Leave the pictures out, and print everything else in the records exactly.

# [ENTRIES SUPPLIED]
┌────────
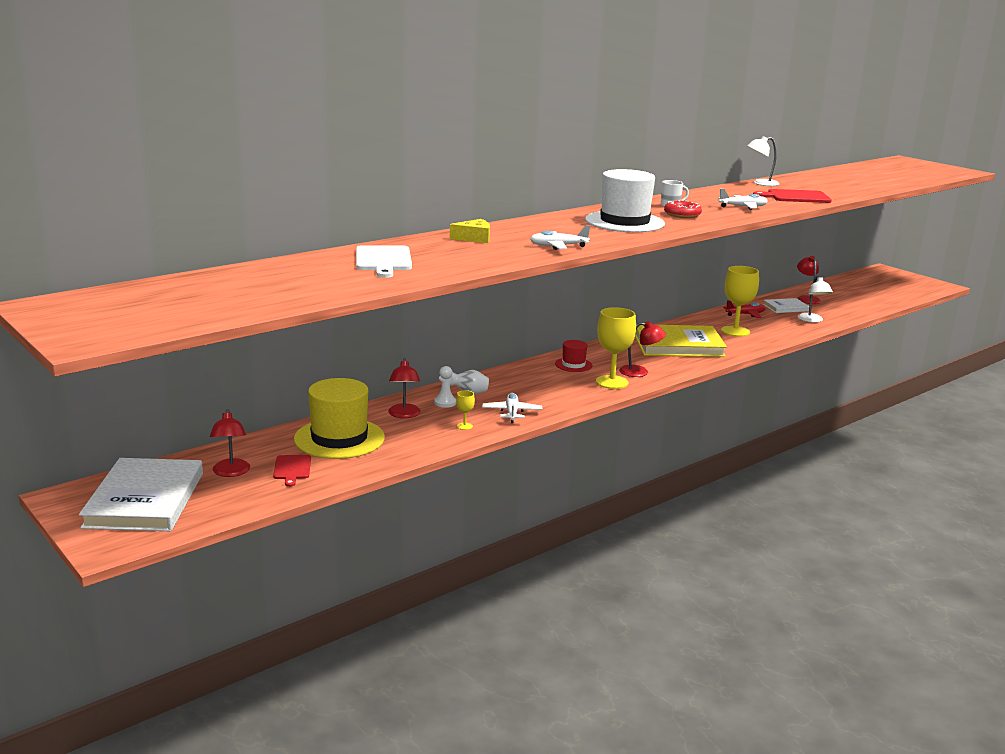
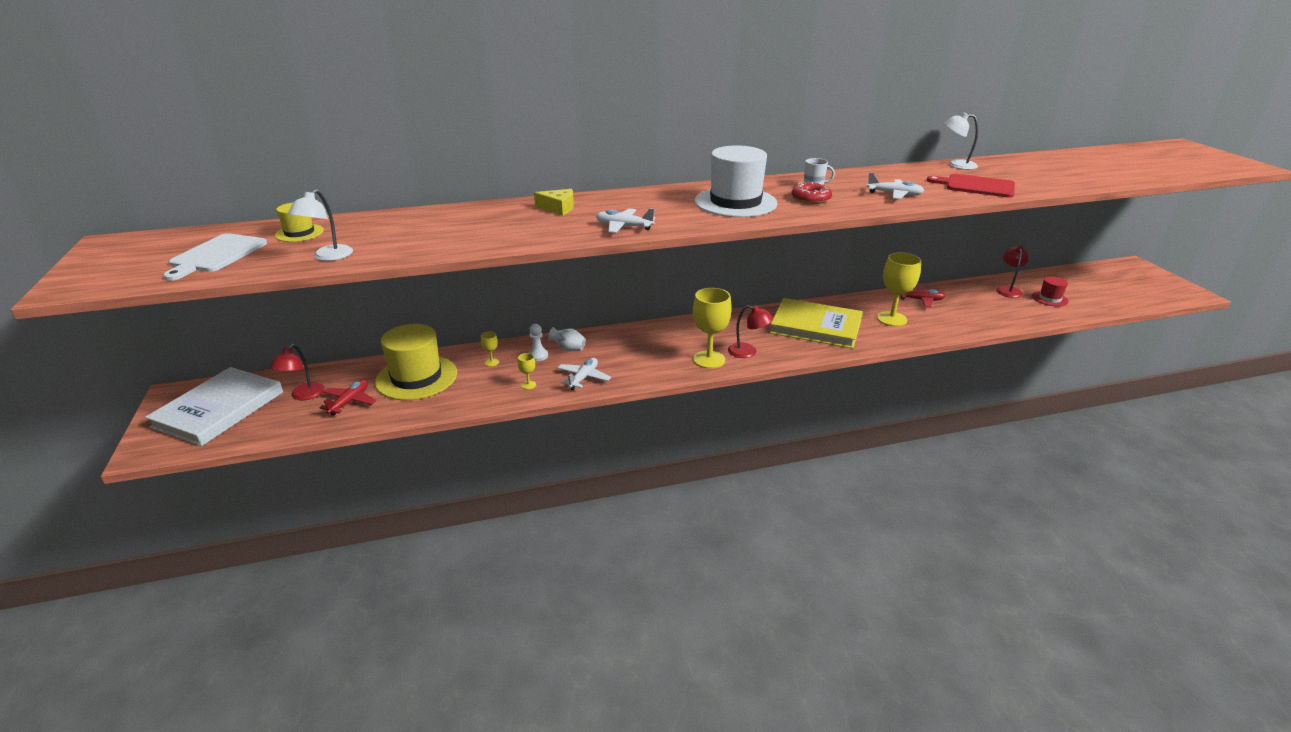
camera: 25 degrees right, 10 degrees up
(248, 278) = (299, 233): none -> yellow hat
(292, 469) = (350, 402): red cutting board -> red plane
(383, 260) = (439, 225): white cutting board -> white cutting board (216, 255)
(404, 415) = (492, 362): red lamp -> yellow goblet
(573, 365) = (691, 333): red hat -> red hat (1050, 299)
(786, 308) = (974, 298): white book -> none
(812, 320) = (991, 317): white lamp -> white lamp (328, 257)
└────────
# [EXPECTED OUTPUT]
camera: 25 degrees right, 10 degrees up
(248, 278) = (299, 233): none -> yellow hat
(292, 469) = (350, 402): red cutting board -> red plane
(383, 260) = (439, 225): white cutting board -> white cutting board (216, 255)
(404, 415) = (492, 362): red lamp -> yellow goblet
(573, 365) = (691, 333): red hat -> red hat (1050, 299)
(786, 308) = (974, 298): white book -> none
(812, 320) = (991, 317): white lamp -> white lamp (328, 257)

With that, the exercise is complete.